◆ **What the exercise asks**
Reproduction of part of the material below, pictures omitted: copy exactly, and only, the lines starting with the one with "camera: 25 degrees left, 5 degrees up" and going on through the one with "(802, 172) = (685, 687): blue bucket -> none".
= Beginning of Section =
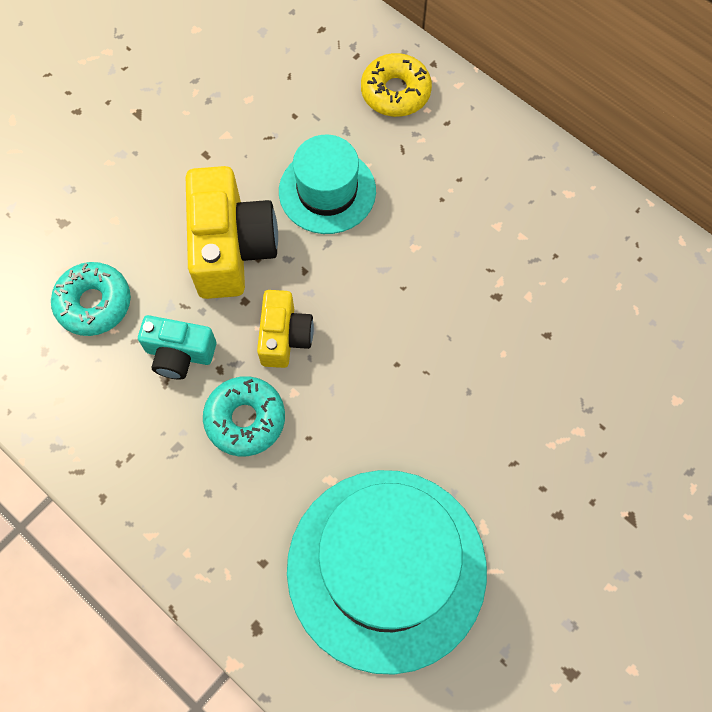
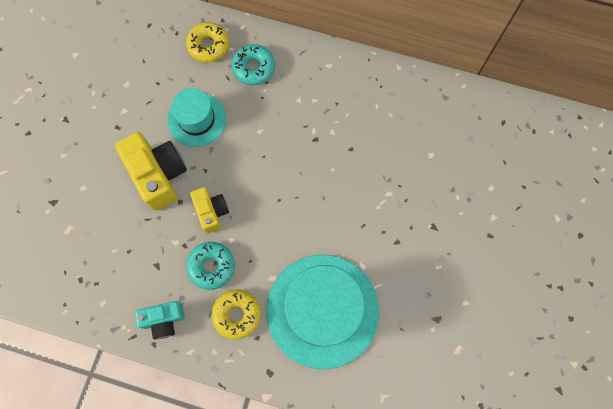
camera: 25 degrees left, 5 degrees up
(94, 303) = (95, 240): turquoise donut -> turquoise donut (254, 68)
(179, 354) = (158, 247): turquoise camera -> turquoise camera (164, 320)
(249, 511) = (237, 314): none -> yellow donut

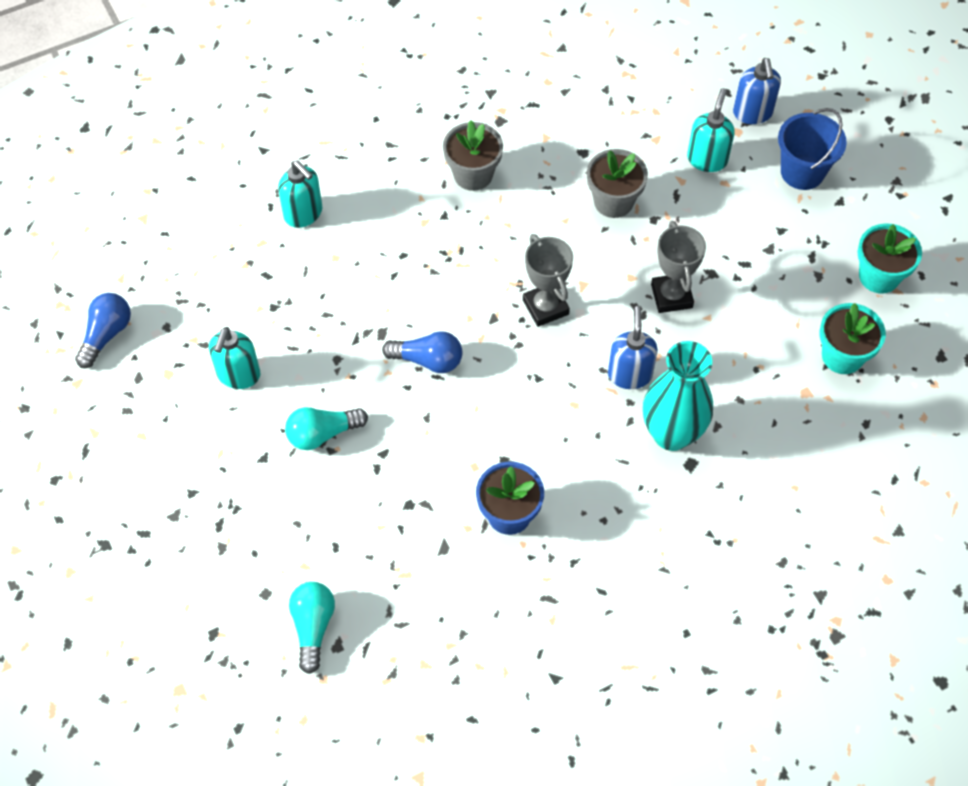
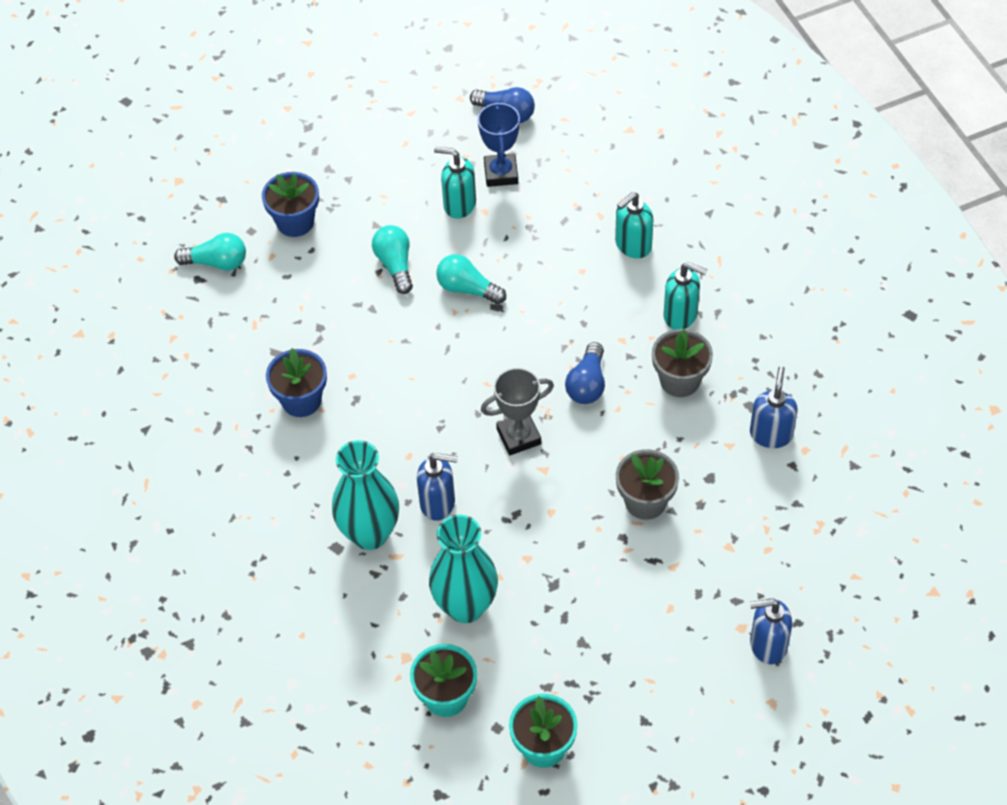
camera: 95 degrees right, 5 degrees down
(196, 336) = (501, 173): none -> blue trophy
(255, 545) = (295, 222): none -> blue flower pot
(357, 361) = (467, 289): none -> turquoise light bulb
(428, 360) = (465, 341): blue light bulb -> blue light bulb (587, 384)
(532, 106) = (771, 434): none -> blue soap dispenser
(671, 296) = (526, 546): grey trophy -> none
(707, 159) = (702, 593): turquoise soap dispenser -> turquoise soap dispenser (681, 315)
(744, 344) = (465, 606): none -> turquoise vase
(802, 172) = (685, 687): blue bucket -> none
= End of Section =
= Beginning of Section =
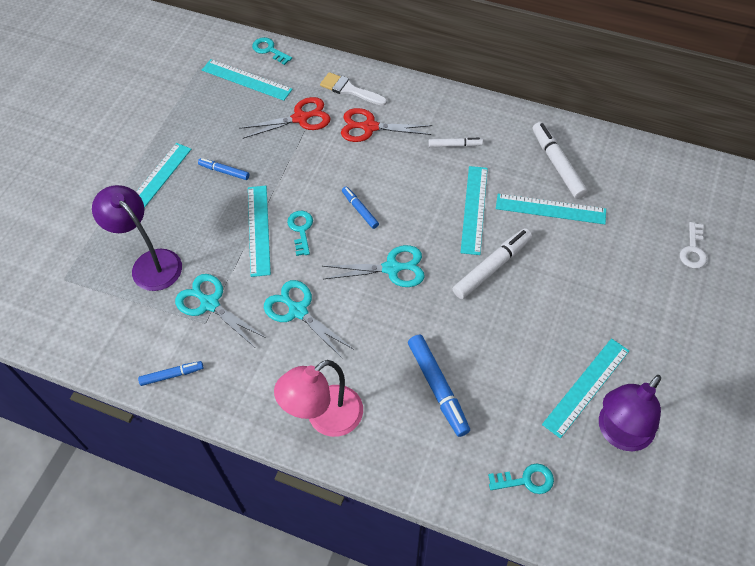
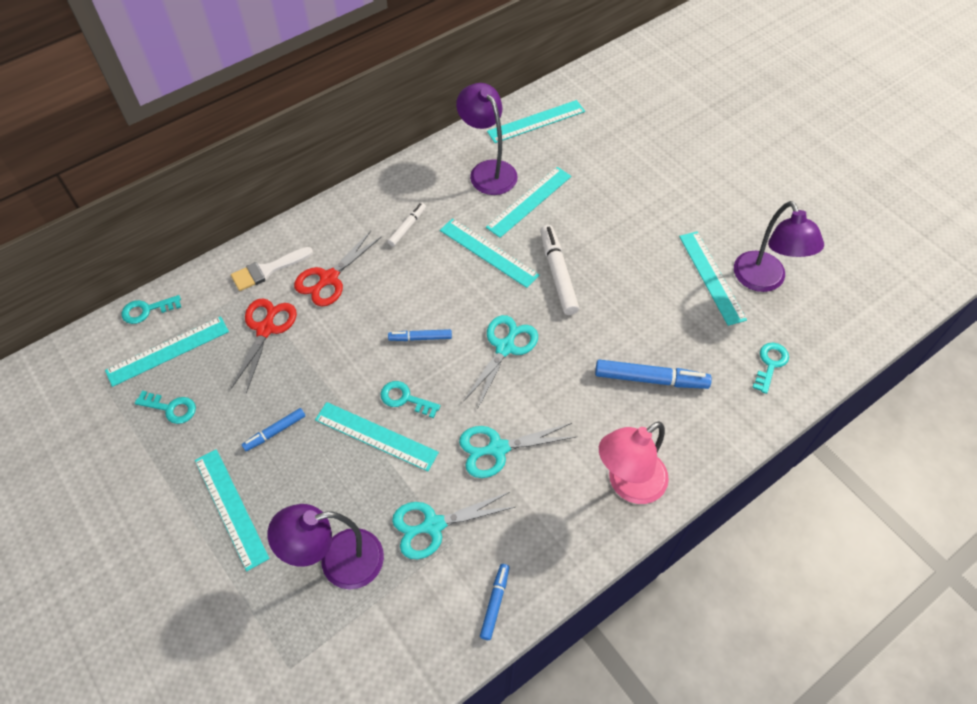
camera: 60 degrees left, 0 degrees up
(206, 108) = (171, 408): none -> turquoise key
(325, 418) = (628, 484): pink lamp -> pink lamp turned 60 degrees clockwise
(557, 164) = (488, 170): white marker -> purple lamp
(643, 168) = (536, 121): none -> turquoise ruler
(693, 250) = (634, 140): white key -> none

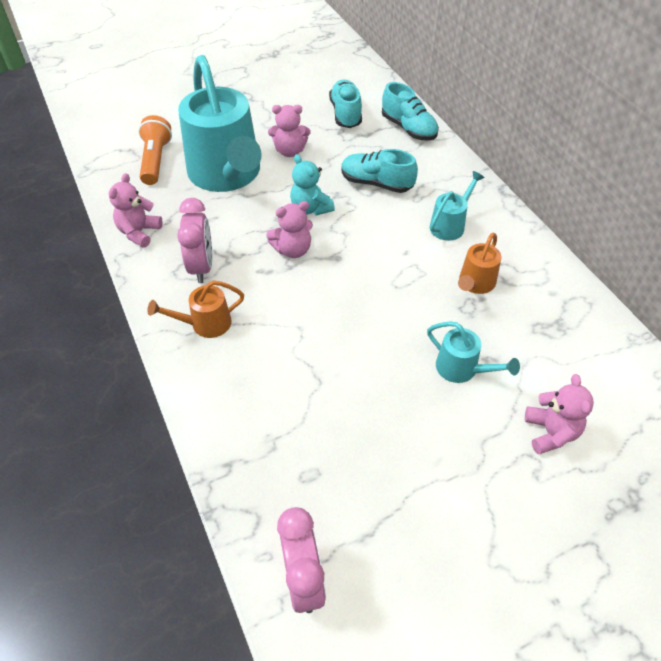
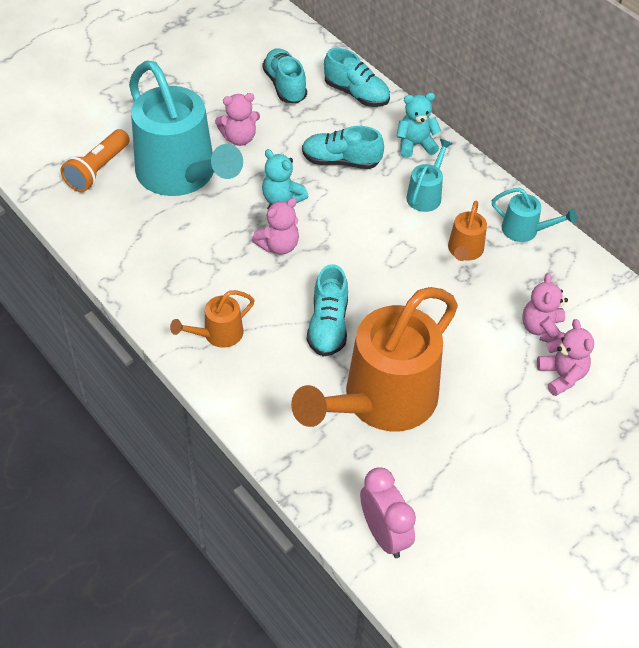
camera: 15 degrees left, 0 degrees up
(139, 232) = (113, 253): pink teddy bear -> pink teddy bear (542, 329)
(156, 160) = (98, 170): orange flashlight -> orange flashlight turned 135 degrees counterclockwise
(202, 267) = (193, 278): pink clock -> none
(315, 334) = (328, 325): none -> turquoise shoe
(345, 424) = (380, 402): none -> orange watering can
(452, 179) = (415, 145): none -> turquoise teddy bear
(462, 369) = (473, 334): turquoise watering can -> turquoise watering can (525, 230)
= End of Section =
= Beginning of Section =
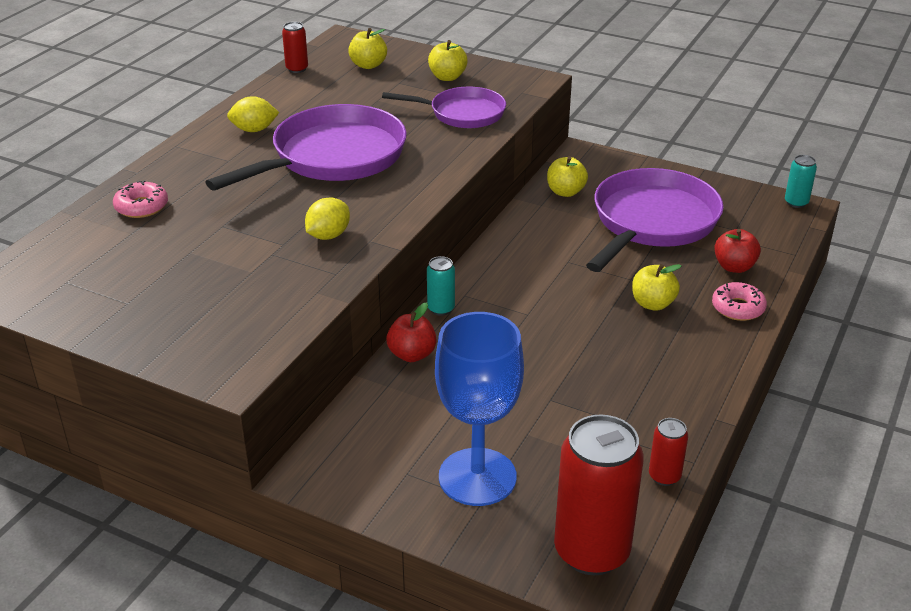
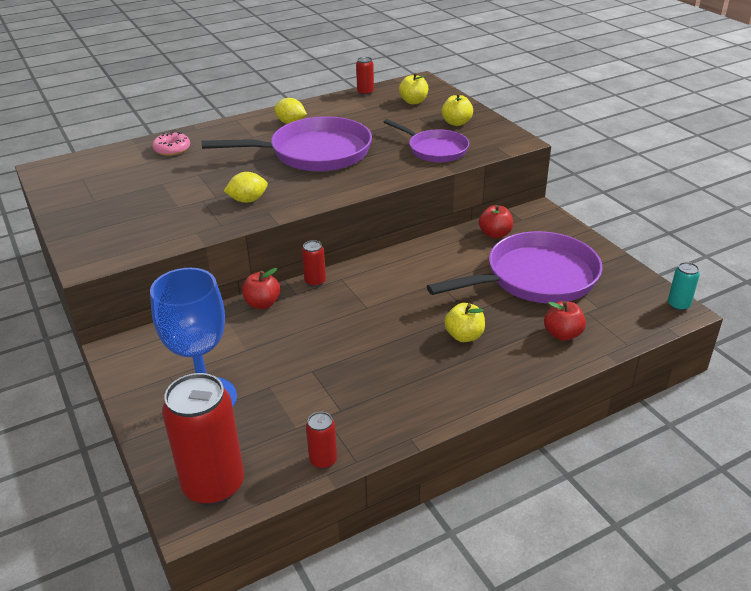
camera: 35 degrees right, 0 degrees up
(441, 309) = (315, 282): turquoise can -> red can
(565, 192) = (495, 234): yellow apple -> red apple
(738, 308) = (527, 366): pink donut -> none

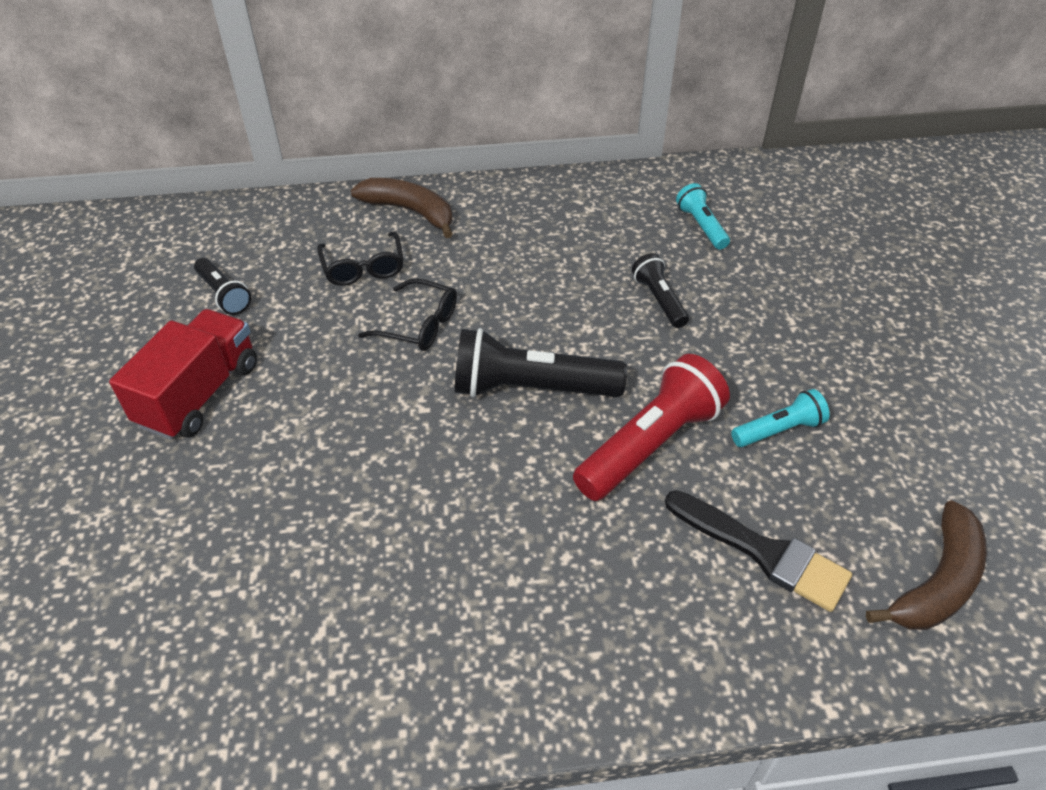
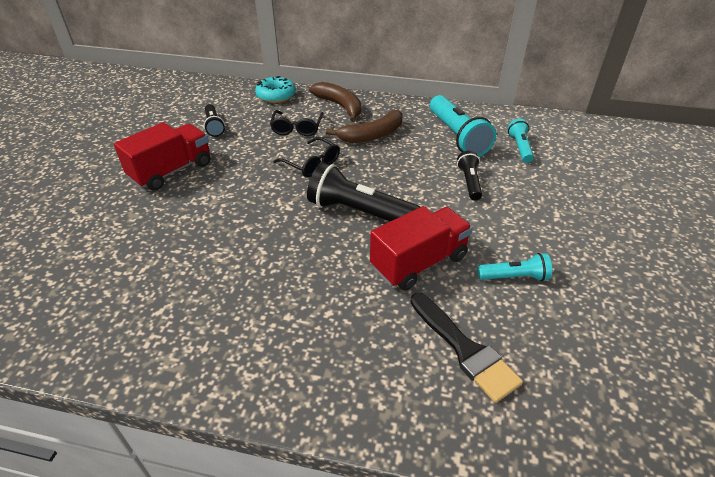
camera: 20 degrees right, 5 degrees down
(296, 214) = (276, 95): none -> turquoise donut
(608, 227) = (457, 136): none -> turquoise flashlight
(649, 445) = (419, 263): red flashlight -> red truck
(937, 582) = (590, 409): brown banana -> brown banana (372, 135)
= End of Section =
◆ **Result for this exercise**
camera: 25 degrees left, 5 degrees up
(94, 303) = (95, 240): turquoise donut -> turquoise donut (254, 68)
(179, 354) = (158, 247): turquoise camera -> turquoise camera (164, 320)
(249, 511) = (237, 314): none -> yellow donut

camera: 95 degrees right, 5 degrees down
(196, 336) = (501, 173): none -> blue trophy
(255, 545) = (295, 222): none -> blue flower pot
(357, 361) = (467, 289): none -> turquoise light bulb
(428, 360) = (465, 341): blue light bulb -> blue light bulb (587, 384)
(532, 106) = (771, 434): none -> blue soap dispenser
(671, 296) = (526, 546): grey trophy -> none
(707, 159) = (702, 593): turquoise soap dispenser -> turquoise soap dispenser (681, 315)
(744, 344) = (465, 606): none -> turquoise vase
(802, 172) = (685, 687): blue bucket -> none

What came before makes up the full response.